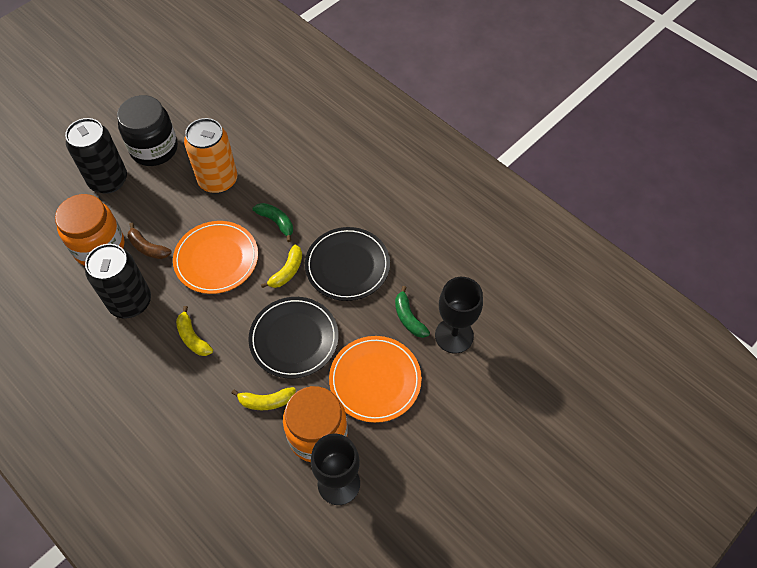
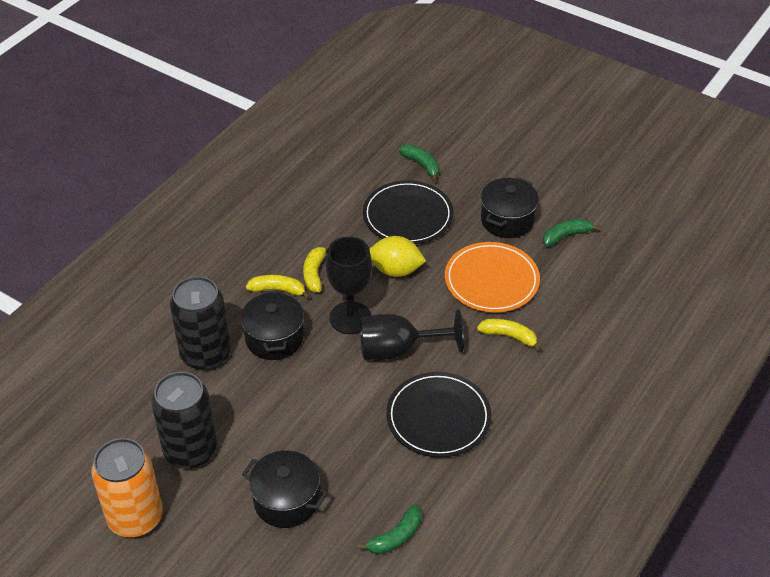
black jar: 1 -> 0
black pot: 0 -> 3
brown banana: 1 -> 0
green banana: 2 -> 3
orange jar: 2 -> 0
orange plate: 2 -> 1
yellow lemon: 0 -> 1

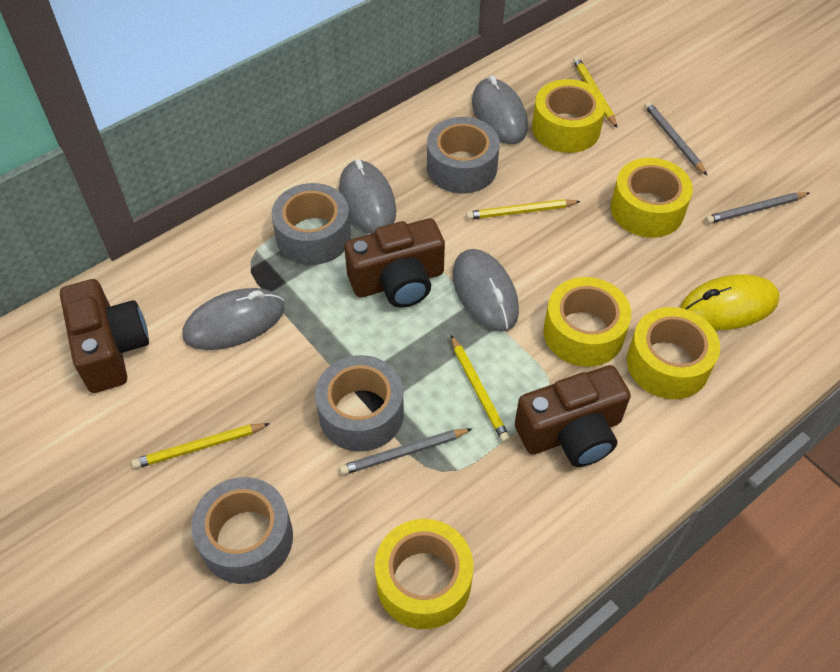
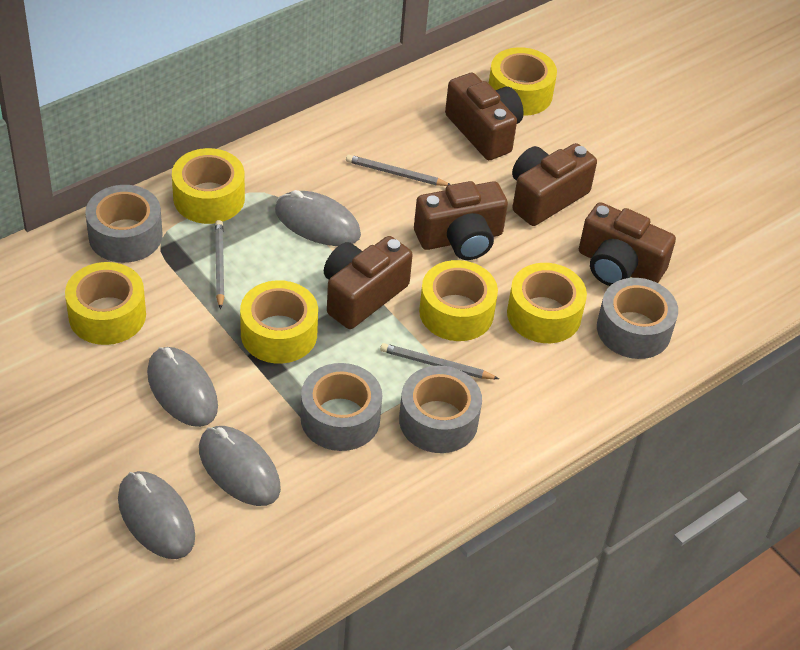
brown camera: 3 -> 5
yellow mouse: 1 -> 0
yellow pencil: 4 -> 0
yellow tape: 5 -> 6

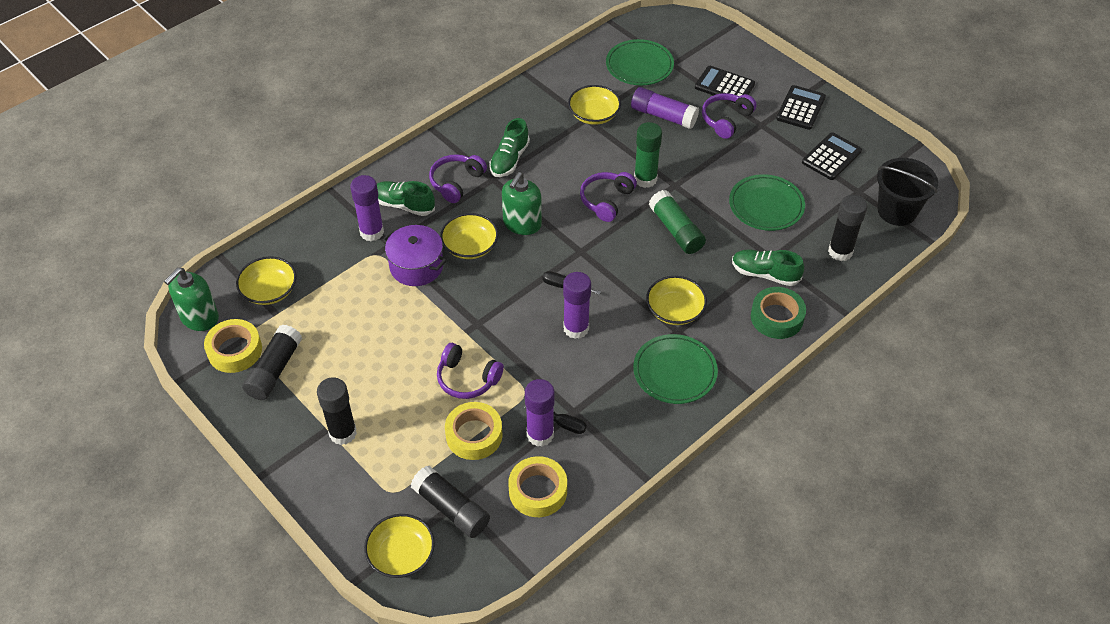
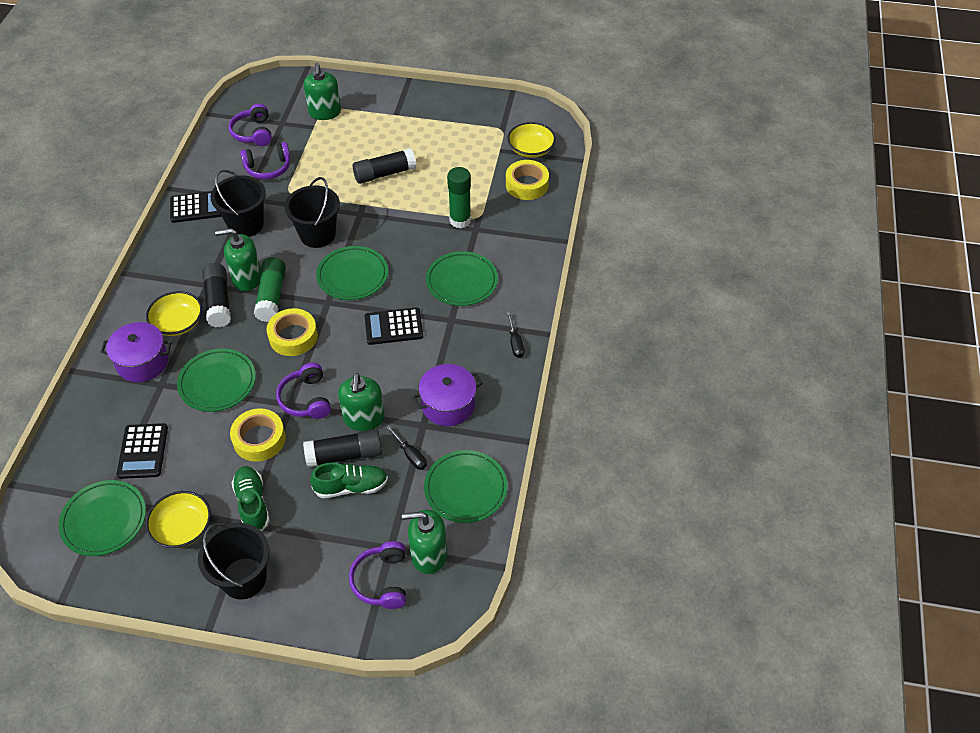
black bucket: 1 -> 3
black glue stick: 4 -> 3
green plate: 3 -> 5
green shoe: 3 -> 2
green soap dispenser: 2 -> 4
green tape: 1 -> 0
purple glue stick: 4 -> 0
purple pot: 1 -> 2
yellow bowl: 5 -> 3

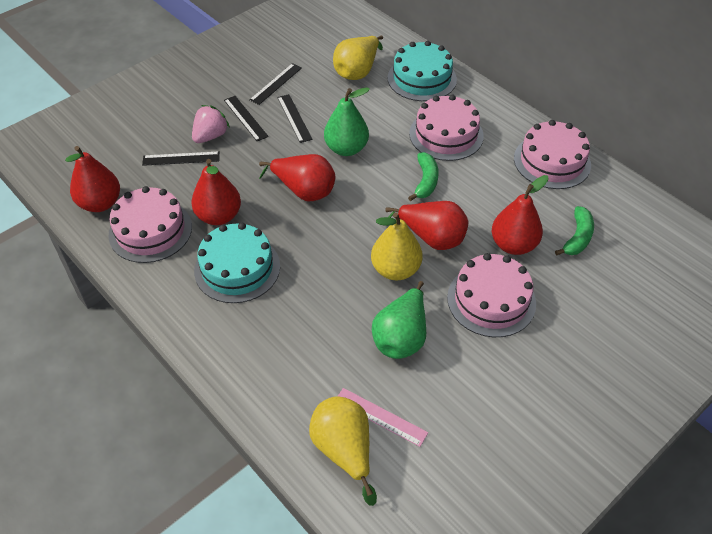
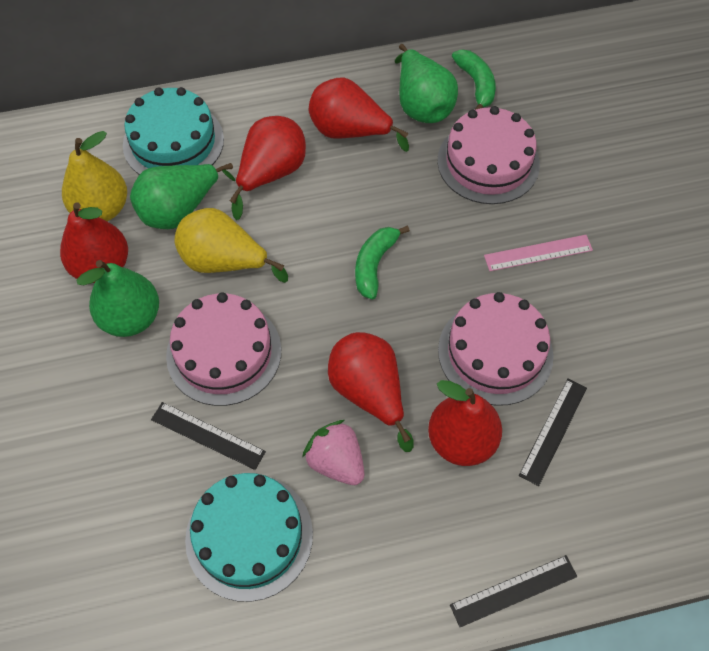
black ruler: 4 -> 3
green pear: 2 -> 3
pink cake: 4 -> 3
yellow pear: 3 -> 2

About this exercise
An exact copy of the listing above, minus its pictures, is what is needed here.

Answer
black jar: 1 -> 0
black pot: 0 -> 3
brown banana: 1 -> 0
green banana: 2 -> 3
orange jar: 2 -> 0
orange plate: 2 -> 1
yellow lemon: 0 -> 1

brown camera: 3 -> 5
yellow mouse: 1 -> 0
yellow pencil: 4 -> 0
yellow tape: 5 -> 6

black bucket: 1 -> 3
black glue stick: 4 -> 3
green plate: 3 -> 5
green shoe: 3 -> 2
green soap dispenser: 2 -> 4
green tape: 1 -> 0
purple glue stick: 4 -> 0
purple pot: 1 -> 2
yellow bowl: 5 -> 3

black ruler: 4 -> 3
green pear: 2 -> 3
pink cake: 4 -> 3
yellow pear: 3 -> 2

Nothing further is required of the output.